Exercise data Block Start

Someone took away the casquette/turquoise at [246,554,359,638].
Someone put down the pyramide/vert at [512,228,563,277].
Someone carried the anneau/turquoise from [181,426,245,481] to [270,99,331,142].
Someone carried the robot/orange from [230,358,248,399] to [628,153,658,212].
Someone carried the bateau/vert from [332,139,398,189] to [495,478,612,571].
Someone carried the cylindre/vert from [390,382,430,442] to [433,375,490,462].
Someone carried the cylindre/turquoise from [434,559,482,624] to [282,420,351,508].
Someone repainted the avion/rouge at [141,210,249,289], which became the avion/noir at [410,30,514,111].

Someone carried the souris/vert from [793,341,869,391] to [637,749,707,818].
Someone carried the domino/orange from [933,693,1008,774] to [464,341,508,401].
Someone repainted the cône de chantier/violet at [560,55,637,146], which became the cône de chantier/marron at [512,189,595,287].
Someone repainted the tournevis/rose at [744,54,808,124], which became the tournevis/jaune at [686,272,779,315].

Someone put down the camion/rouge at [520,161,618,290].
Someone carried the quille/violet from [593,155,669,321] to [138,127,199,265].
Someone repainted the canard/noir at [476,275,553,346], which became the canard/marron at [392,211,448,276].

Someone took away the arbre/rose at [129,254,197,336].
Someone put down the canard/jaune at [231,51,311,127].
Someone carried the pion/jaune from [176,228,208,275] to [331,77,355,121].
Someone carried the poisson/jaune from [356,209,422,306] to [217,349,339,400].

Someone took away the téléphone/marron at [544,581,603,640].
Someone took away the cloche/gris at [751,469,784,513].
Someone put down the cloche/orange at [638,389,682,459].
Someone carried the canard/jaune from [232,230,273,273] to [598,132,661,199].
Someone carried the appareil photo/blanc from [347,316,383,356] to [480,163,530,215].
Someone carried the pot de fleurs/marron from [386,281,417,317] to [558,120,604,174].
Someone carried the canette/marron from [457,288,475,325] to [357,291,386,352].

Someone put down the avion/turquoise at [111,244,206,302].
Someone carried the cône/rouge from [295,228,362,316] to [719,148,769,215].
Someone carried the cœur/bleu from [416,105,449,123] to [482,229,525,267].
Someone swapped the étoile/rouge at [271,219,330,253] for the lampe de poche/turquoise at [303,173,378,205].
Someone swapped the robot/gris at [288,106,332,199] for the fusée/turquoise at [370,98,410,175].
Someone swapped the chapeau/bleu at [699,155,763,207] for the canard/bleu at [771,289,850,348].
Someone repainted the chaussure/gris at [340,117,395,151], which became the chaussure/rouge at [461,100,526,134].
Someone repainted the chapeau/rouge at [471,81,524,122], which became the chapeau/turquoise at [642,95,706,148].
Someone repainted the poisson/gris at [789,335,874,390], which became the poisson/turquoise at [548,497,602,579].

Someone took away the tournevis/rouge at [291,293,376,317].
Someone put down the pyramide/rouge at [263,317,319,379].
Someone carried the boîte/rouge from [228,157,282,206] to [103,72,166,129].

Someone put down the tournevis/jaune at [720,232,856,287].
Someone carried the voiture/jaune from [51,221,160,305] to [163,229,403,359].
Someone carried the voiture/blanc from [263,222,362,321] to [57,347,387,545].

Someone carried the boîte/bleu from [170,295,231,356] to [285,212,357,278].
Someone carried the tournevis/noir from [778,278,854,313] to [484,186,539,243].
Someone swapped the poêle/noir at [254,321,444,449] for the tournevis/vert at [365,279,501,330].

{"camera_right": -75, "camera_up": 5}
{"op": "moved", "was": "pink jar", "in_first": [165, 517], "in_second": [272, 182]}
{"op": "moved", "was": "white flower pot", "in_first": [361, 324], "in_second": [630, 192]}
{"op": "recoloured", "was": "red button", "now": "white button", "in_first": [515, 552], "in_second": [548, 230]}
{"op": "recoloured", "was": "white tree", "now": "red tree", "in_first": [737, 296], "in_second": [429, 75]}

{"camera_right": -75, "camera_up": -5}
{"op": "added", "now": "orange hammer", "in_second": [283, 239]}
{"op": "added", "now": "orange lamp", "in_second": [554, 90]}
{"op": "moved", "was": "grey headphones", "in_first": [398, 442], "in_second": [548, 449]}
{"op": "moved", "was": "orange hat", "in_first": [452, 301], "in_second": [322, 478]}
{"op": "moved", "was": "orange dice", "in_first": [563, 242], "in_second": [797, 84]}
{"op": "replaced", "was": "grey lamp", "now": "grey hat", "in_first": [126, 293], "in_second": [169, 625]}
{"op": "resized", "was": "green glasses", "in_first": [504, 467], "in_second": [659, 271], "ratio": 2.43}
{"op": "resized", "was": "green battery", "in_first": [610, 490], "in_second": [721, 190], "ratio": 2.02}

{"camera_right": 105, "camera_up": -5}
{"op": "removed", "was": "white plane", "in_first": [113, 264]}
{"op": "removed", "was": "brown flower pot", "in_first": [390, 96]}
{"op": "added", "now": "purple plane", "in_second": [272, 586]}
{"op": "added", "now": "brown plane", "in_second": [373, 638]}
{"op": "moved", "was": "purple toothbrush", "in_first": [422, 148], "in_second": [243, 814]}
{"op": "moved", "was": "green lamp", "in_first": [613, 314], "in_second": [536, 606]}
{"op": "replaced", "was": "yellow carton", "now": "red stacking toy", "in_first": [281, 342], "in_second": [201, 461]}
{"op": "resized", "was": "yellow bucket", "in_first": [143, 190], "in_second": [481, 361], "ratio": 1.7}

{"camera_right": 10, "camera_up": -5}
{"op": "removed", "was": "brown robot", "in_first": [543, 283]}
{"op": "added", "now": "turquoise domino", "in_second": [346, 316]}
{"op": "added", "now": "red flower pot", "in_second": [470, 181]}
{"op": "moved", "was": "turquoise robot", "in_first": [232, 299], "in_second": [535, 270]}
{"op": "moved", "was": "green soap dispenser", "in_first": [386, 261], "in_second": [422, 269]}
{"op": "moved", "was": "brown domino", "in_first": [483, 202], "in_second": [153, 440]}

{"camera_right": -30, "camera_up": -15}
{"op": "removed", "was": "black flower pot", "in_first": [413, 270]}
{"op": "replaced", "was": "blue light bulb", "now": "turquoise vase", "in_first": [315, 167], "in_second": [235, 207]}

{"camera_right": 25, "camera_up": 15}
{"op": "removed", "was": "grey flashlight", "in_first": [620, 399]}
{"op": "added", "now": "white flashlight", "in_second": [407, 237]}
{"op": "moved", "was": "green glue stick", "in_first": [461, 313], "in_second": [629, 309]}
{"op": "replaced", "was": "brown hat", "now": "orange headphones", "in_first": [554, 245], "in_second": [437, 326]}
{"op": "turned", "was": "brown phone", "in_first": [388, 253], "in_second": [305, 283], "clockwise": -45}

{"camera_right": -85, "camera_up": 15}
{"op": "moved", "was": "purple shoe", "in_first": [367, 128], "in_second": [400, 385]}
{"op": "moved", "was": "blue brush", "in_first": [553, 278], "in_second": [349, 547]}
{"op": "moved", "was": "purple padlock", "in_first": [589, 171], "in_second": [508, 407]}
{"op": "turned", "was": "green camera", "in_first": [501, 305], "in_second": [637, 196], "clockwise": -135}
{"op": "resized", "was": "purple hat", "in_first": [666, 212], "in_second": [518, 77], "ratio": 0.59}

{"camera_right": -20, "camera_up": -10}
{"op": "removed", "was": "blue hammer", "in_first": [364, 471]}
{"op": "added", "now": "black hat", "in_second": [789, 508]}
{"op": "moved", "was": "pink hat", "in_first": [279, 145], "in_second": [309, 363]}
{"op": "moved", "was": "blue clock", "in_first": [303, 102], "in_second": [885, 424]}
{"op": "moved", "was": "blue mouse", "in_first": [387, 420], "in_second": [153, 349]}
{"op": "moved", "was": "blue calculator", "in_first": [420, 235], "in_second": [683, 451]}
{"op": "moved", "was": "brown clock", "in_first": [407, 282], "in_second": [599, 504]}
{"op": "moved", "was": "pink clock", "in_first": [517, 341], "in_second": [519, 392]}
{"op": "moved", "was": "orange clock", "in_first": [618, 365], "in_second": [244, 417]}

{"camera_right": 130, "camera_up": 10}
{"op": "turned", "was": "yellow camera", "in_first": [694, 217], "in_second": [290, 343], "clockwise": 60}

Exercise data Block End

# What is expected:
Would you output, unchanged, each line from the start of the records to the line that holds "Someone carried the cylindre/turquoise", both included and nothing else?

# Task output:
Someone took away the casquette/turquoise at [246,554,359,638].
Someone put down the pyramide/vert at [512,228,563,277].
Someone carried the anneau/turquoise from [181,426,245,481] to [270,99,331,142].
Someone carried the robot/orange from [230,358,248,399] to [628,153,658,212].
Someone carried the bateau/vert from [332,139,398,189] to [495,478,612,571].
Someone carried the cylindre/vert from [390,382,430,442] to [433,375,490,462].
Someone carried the cylindre/turquoise from [434,559,482,624] to [282,420,351,508].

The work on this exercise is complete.